* _About this exercise_
Beginning with the line containing "Recent Stock: [551,159,870,345]" and ending at the last line of the records, transcribe each line exactly. Do not include pictures.

-- Data for analysis follows --

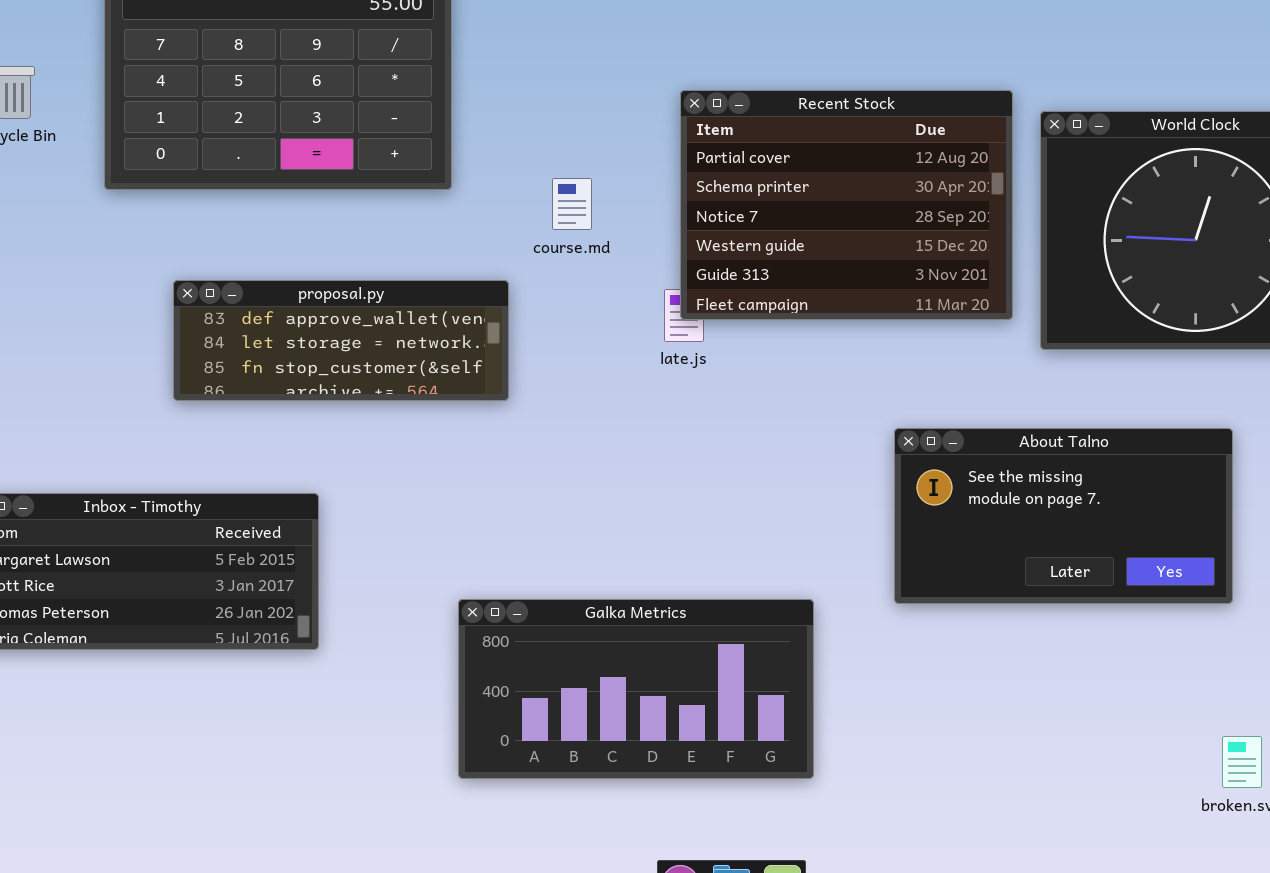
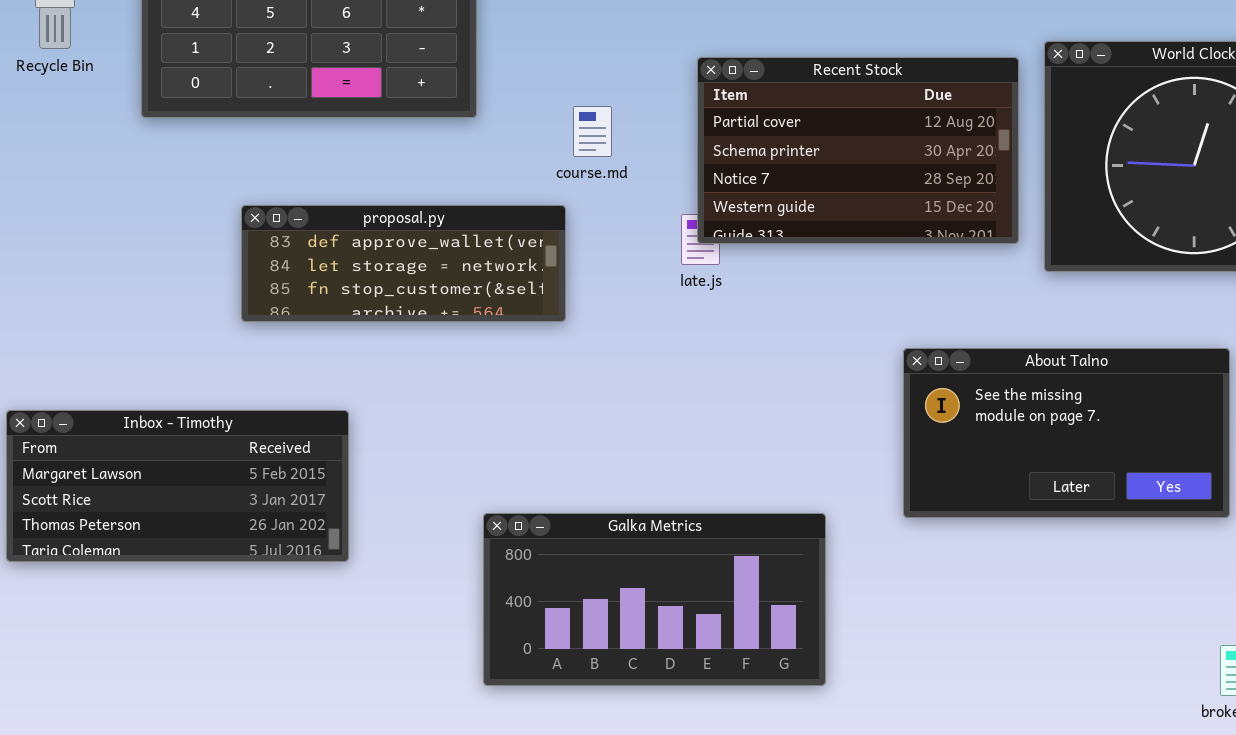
Recent Stock: [680,90,1013,320] -> [697,57,1019,244], resized
proposal.py: [173,280,509,401] -> [241,205,566,322], moved

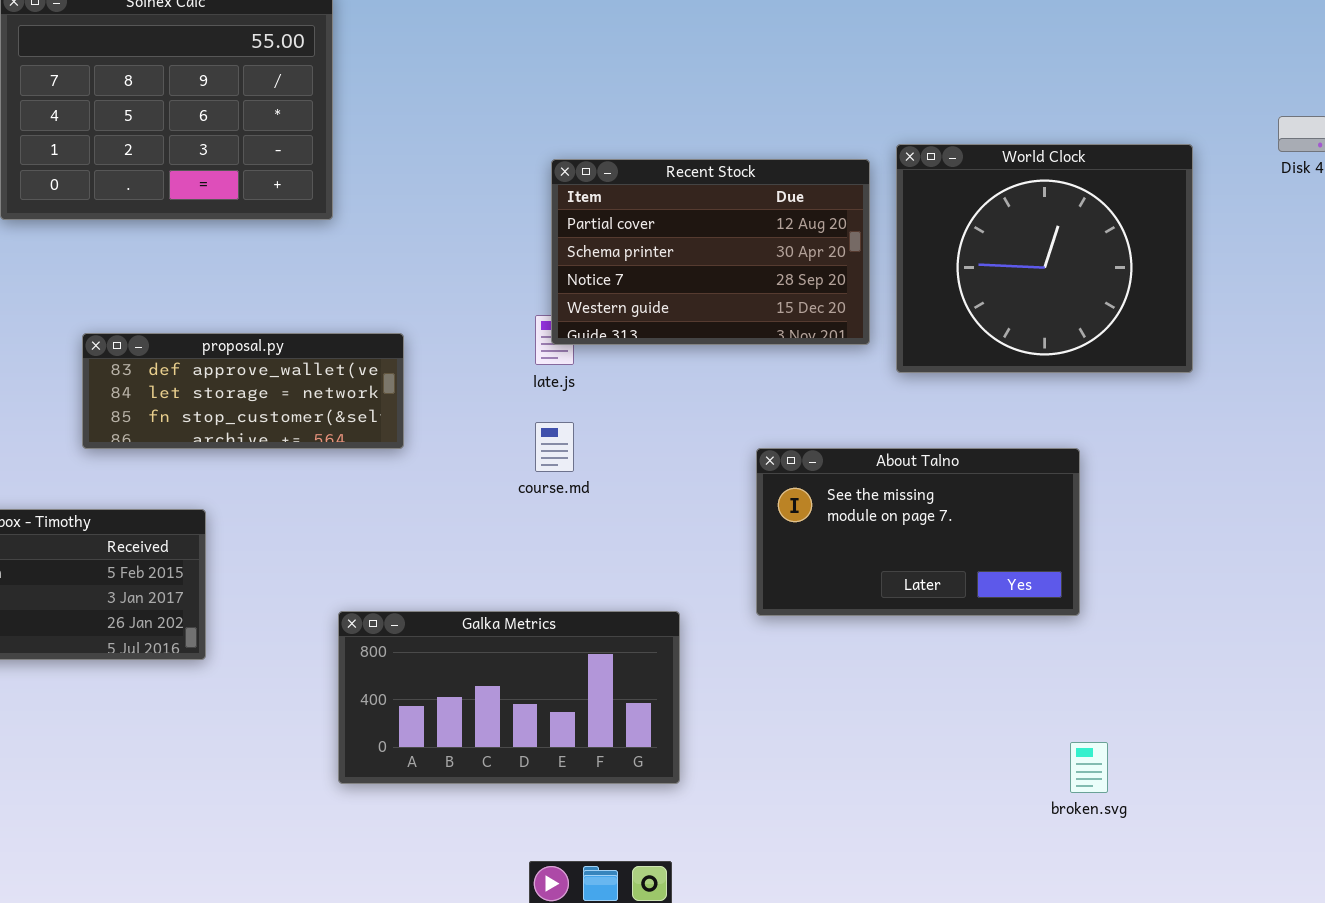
course.md: [573,106,612,157] -> [535,422,574,472], moved
proposal.py: [241,205,566,322] -> [82,333,404,449], moved

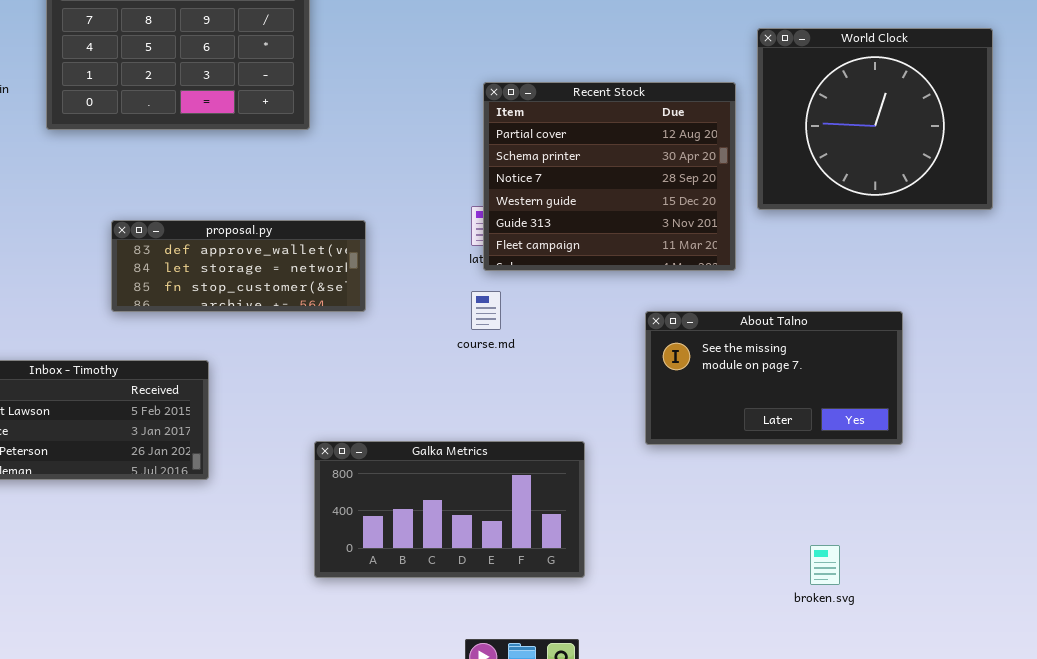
World Clock: [896,144,1193,373] -> [757,28,993,210], moved
Recent Stock: [551,159,870,345] -> [483,82,736,271], resized
broken.svg: [1070,742,1108,793] -> [810,545,840,585], moved

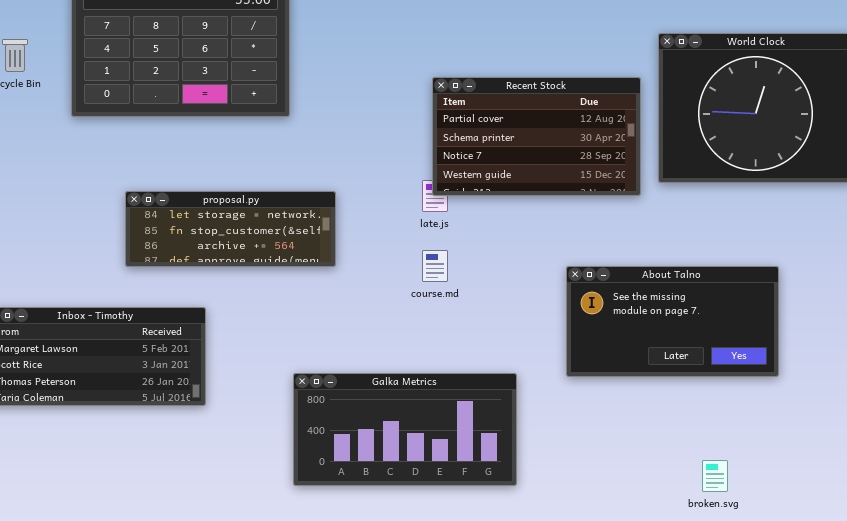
Recent Stock: [483,82,736,271] -> [432,77,641,196], resized
proposal.py: [111,220,366,312] -> [125,191,336,267], scrolled down 1 row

-- Data for analysis concluded --

* _Result_
Recent Stock: [551,159,870,345] -> [483,82,736,271], resized
broken.svg: [1070,742,1108,793] -> [810,545,840,585], moved

Recent Stock: [483,82,736,271] -> [432,77,641,196], resized
proposal.py: [111,220,366,312] -> [125,191,336,267], scrolled down 1 row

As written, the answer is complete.